====== DATA FOR REVIEW
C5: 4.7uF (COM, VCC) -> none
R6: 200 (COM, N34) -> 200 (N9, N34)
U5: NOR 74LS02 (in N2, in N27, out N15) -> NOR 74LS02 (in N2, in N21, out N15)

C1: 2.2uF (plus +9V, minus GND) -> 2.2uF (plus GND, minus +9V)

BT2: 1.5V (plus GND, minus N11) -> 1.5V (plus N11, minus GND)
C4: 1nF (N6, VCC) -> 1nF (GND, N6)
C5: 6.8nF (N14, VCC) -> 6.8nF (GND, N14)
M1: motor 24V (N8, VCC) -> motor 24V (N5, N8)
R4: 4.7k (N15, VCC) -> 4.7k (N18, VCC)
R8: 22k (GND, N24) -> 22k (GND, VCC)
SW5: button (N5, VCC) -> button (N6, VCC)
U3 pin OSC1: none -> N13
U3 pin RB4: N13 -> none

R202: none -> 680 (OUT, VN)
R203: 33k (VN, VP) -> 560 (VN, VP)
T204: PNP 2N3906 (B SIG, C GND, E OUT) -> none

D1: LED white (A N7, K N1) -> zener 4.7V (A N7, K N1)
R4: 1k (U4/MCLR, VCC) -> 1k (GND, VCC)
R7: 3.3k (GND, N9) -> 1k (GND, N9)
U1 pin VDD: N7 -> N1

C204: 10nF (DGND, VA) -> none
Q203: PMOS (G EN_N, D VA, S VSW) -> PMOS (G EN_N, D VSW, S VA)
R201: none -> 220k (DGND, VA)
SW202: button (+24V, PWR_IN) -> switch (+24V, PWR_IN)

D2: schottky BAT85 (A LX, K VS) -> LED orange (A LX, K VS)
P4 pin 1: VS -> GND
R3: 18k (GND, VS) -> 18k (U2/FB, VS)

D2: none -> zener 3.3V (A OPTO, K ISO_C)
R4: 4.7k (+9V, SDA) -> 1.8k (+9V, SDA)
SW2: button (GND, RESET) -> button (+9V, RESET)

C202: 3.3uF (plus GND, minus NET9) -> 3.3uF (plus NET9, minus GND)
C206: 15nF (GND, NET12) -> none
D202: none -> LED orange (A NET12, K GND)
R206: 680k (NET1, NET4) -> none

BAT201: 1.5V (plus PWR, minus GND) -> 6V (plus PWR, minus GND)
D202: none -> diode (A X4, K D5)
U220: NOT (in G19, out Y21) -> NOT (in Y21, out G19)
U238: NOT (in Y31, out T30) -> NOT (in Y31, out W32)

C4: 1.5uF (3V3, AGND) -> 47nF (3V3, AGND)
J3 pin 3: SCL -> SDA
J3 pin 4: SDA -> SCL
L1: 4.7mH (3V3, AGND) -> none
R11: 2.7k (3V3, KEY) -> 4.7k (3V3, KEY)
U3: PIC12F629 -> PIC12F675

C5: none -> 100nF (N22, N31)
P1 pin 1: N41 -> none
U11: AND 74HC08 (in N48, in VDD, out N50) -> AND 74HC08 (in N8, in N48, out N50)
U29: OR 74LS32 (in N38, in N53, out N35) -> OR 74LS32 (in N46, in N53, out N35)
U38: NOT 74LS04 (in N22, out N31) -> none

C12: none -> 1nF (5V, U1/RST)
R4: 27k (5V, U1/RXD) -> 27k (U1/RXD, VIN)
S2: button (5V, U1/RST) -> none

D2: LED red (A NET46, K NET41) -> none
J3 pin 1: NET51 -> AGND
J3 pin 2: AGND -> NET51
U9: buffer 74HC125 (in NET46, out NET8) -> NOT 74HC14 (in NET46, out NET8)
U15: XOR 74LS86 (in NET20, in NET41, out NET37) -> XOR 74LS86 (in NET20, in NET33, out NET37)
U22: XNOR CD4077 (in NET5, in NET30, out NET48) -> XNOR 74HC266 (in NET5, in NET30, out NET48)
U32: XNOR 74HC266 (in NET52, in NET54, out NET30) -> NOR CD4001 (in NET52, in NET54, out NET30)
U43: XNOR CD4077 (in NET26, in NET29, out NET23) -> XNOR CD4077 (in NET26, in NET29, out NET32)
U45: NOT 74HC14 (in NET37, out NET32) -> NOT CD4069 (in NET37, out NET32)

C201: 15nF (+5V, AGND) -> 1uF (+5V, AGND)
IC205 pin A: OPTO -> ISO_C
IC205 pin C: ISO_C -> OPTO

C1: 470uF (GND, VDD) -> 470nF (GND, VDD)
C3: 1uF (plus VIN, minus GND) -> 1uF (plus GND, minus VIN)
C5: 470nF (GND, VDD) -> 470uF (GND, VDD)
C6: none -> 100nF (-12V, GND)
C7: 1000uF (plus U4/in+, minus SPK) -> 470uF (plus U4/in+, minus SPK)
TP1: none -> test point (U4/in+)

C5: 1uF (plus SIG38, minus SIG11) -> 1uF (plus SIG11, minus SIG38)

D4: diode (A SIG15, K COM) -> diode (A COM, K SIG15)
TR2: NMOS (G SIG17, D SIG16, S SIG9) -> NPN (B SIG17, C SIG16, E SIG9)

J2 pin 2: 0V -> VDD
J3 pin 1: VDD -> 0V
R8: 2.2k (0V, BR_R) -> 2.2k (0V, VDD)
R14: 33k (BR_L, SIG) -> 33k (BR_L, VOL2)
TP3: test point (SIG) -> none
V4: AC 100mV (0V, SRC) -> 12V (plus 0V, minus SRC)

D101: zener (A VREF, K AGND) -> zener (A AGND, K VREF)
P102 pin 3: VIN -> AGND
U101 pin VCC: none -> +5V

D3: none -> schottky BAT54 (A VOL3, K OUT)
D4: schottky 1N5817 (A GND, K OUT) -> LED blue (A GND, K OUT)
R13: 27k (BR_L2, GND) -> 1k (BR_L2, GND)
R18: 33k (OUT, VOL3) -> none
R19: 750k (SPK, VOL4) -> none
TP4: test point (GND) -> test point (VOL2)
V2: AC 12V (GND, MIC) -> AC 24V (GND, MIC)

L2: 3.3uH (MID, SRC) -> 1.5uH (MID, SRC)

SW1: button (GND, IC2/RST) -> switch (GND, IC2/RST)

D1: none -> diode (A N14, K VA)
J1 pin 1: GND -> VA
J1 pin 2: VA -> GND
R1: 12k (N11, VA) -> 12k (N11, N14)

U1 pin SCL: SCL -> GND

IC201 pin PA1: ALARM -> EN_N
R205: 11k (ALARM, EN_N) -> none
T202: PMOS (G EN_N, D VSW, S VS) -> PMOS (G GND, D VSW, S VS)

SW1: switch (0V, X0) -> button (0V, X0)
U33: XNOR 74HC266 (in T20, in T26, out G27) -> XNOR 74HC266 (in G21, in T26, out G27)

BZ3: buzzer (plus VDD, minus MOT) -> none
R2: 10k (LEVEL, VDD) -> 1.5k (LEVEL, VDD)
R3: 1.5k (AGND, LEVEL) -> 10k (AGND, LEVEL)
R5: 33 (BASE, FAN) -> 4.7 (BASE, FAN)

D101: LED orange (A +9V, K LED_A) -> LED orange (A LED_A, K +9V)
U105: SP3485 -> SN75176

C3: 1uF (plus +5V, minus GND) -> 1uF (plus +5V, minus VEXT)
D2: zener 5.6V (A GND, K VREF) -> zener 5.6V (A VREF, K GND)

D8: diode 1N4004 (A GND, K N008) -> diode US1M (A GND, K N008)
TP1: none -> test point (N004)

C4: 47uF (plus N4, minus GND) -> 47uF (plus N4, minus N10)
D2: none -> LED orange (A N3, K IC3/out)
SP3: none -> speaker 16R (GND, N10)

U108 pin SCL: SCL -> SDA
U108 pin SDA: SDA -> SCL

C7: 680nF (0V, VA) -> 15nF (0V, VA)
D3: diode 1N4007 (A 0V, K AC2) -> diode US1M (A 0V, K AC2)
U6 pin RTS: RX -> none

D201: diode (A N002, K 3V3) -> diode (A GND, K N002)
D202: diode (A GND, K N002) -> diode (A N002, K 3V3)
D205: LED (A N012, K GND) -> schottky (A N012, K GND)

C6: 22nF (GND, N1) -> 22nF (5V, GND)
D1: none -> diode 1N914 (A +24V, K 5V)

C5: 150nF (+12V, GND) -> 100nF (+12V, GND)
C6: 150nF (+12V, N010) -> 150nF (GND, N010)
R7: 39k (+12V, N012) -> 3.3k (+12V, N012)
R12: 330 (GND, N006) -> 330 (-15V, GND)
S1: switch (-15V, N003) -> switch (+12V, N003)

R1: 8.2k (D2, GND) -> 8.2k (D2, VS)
============
• INSTRUCTIONS FOR THE TASK
Return the number of lines in the material holding the string "PMOS", and no other text.

• PROBLEM SOLUTION
2